* **EXERCISE INSTRUCTIONS**: Would you transcribe the records below from the line with "SCALE pin VCC: 5V -> GND" to the line with "SCALE pin DT: A11 -> B7", ends included, exactly and with nothing more, leaving the pictures out?

* **DATA**:
_ _ _ _ _
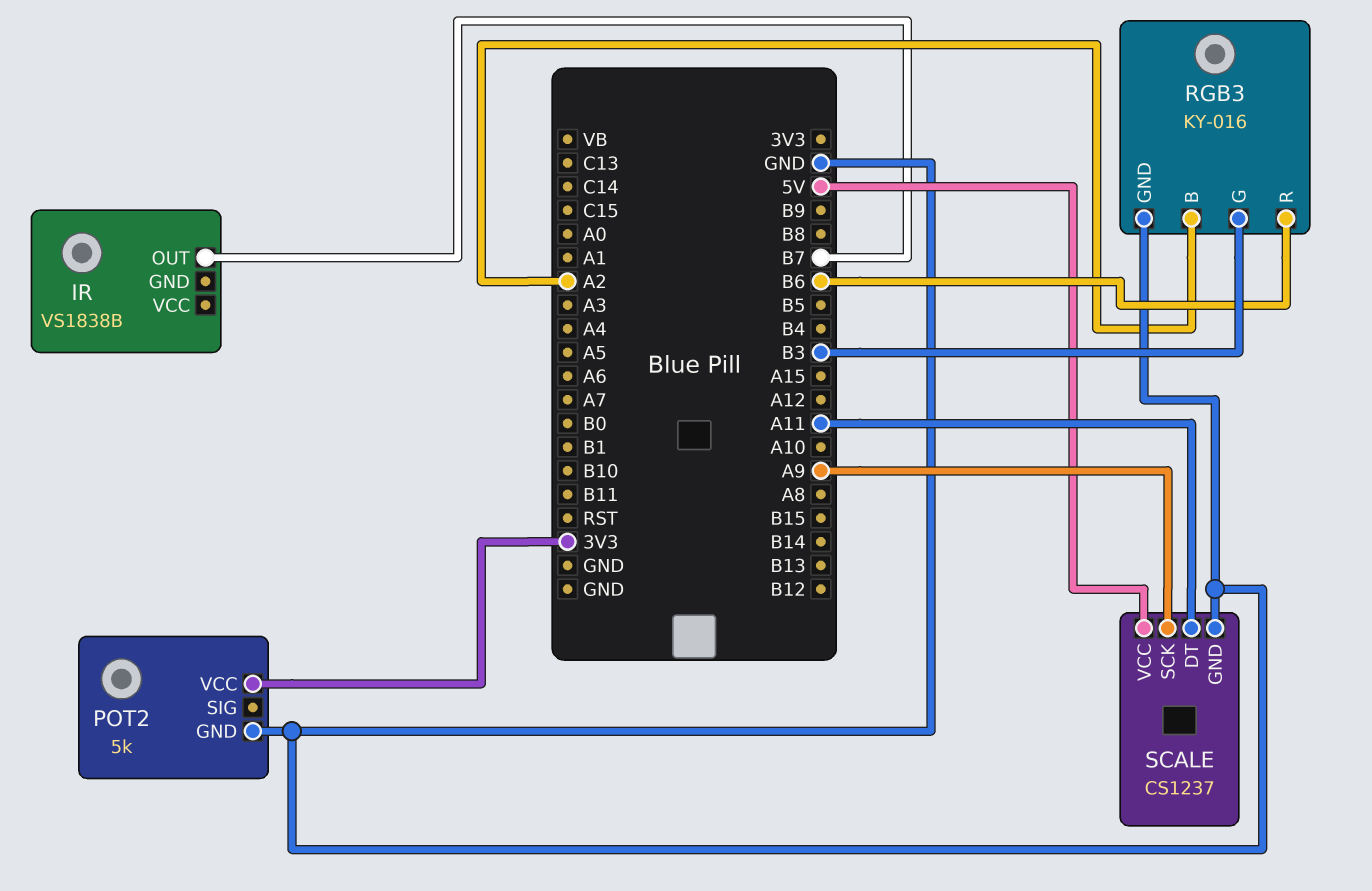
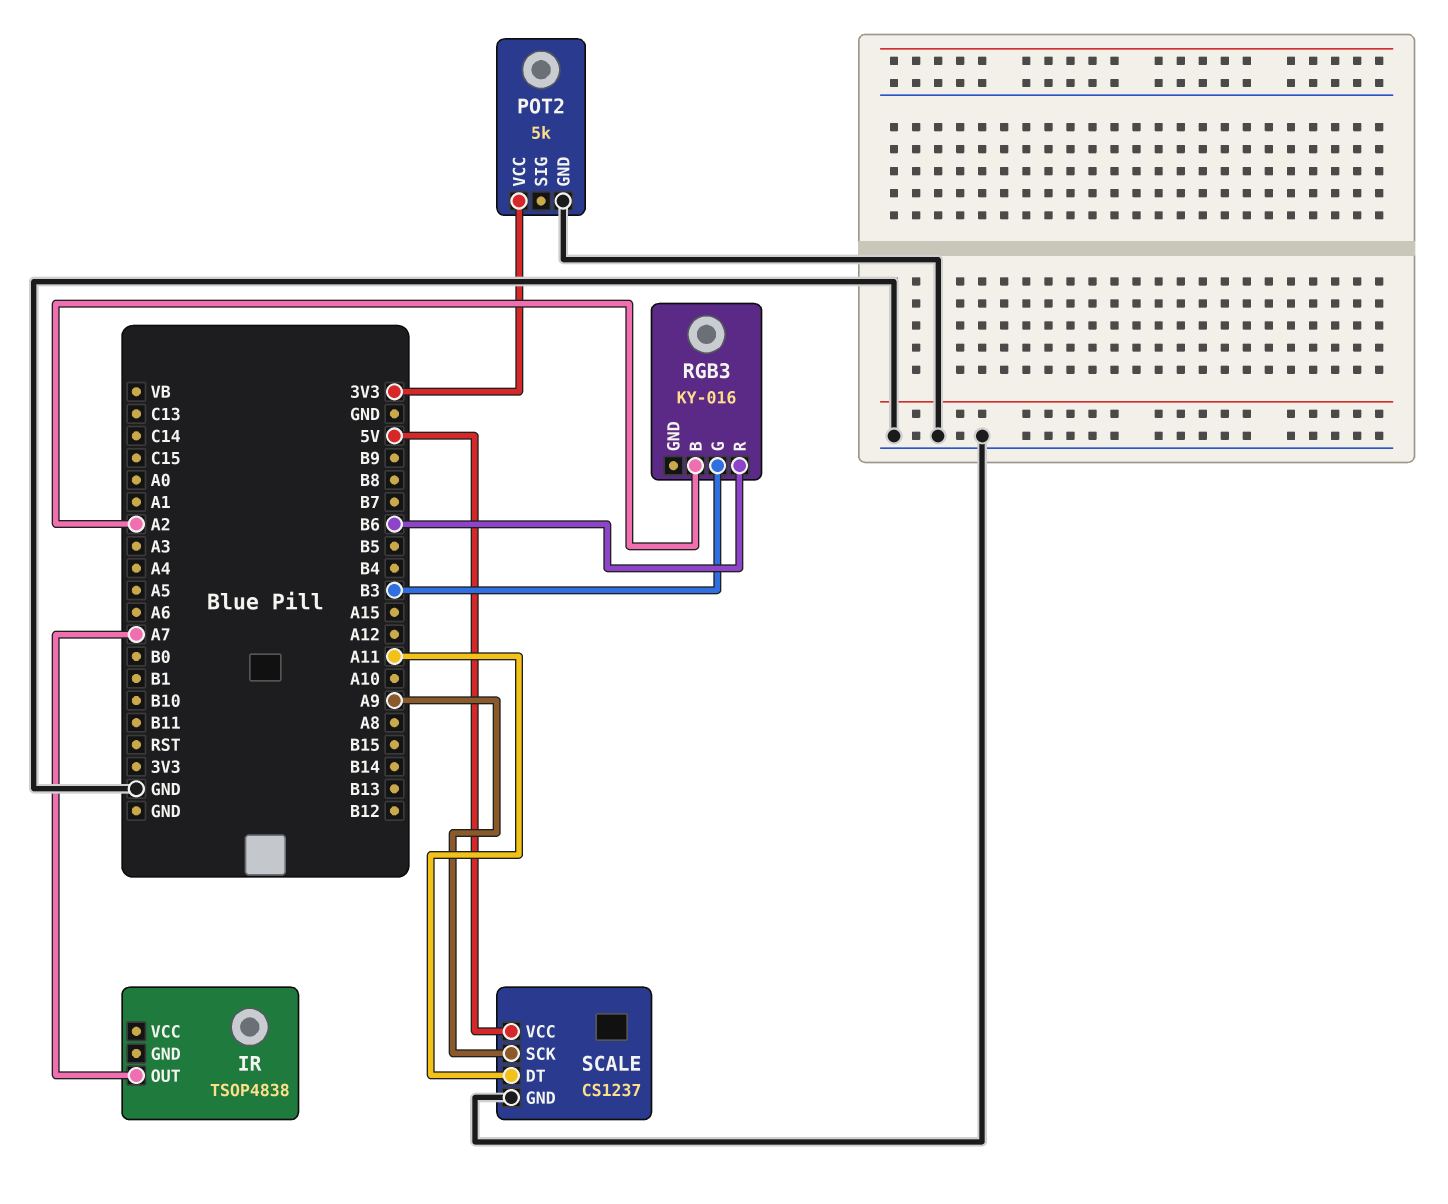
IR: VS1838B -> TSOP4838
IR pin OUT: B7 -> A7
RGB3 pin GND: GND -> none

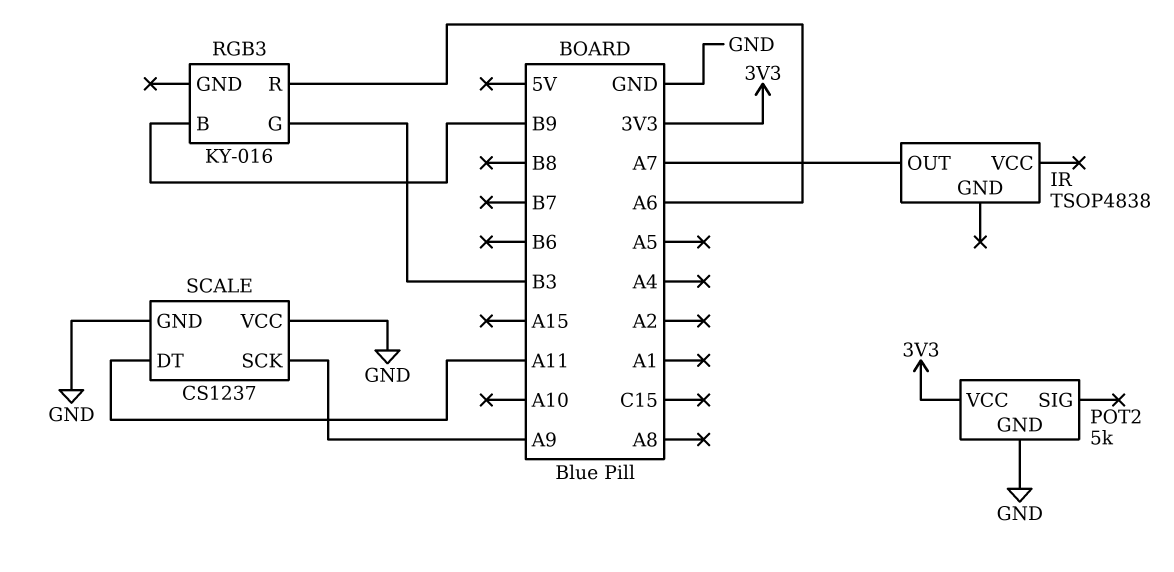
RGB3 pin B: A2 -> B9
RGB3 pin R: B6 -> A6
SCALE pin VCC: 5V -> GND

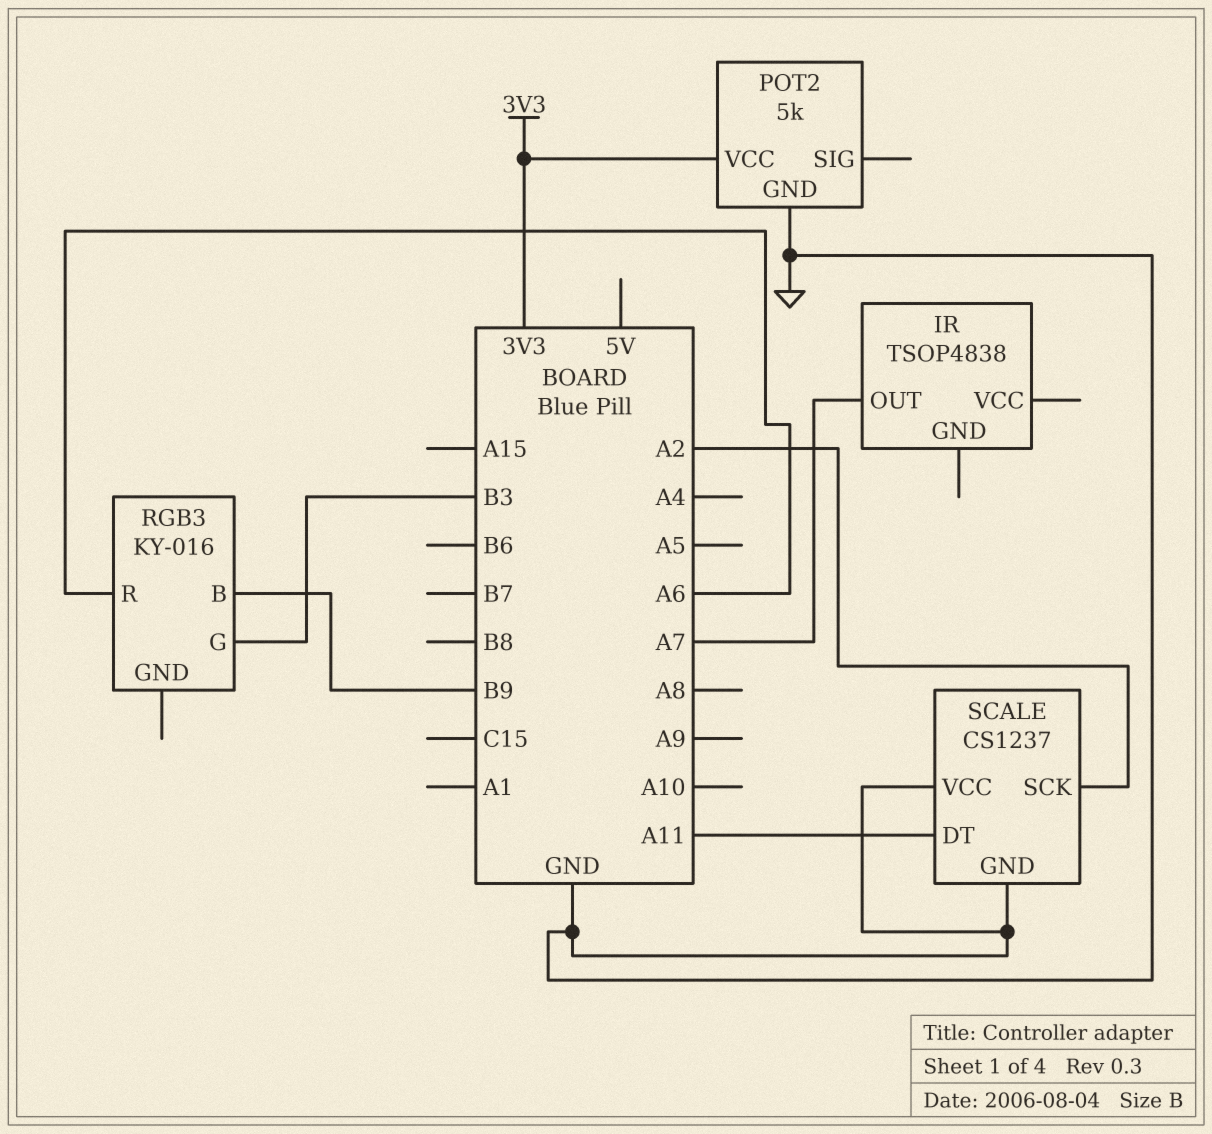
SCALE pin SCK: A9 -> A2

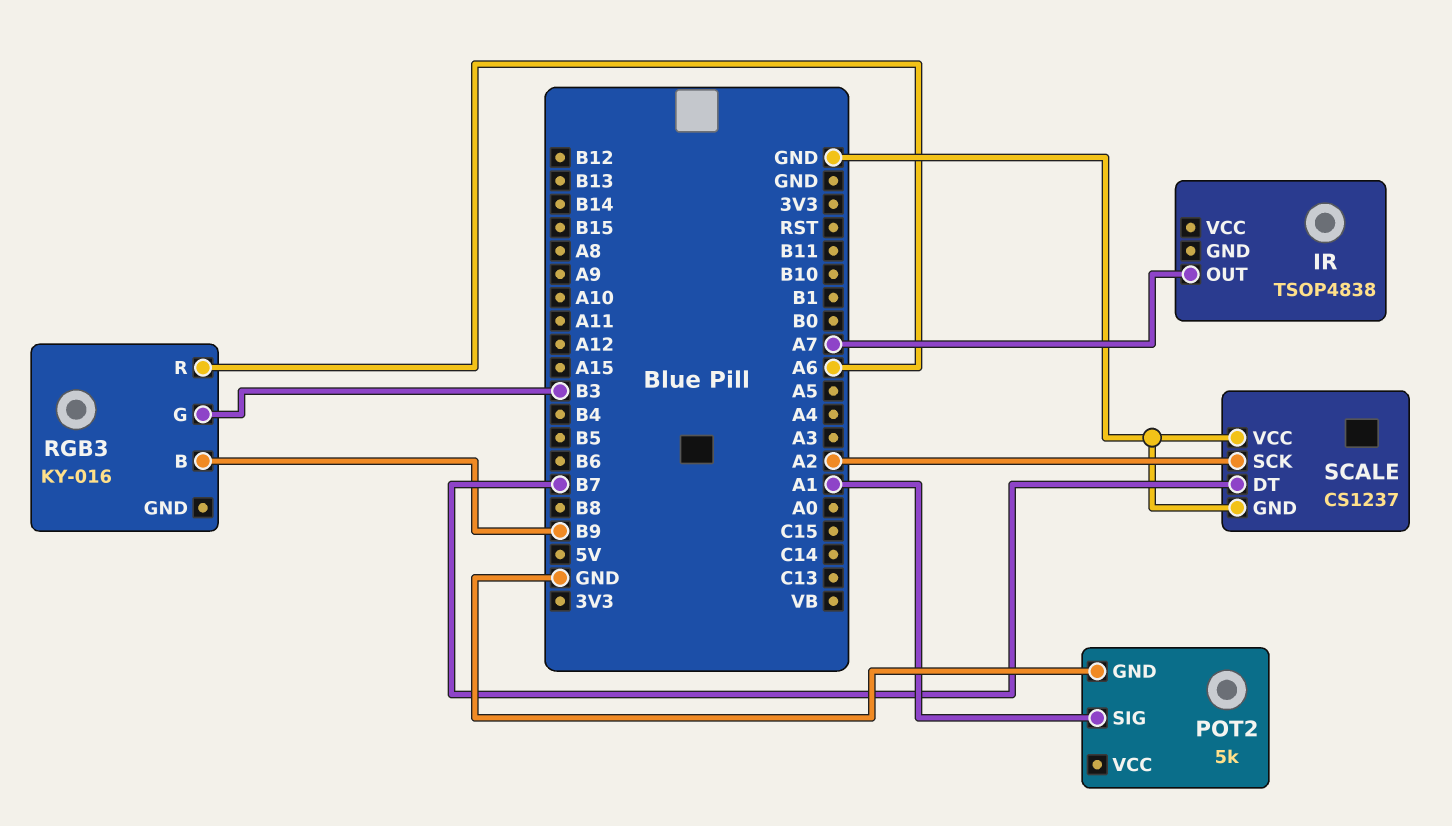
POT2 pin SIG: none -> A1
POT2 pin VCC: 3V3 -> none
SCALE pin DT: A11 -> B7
_ _ _ _ _
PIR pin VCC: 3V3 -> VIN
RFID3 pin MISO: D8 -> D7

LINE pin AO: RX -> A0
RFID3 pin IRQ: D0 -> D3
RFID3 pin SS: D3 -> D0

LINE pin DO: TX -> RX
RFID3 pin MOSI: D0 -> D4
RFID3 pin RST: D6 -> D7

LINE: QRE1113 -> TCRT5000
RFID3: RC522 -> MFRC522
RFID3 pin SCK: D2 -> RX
_ _ _ _ _
* **WRITTEN ANSWER**:
SCALE pin VCC: 5V -> GND

SCALE pin SCK: A9 -> A2

POT2 pin SIG: none -> A1
POT2 pin VCC: 3V3 -> none
SCALE pin DT: A11 -> B7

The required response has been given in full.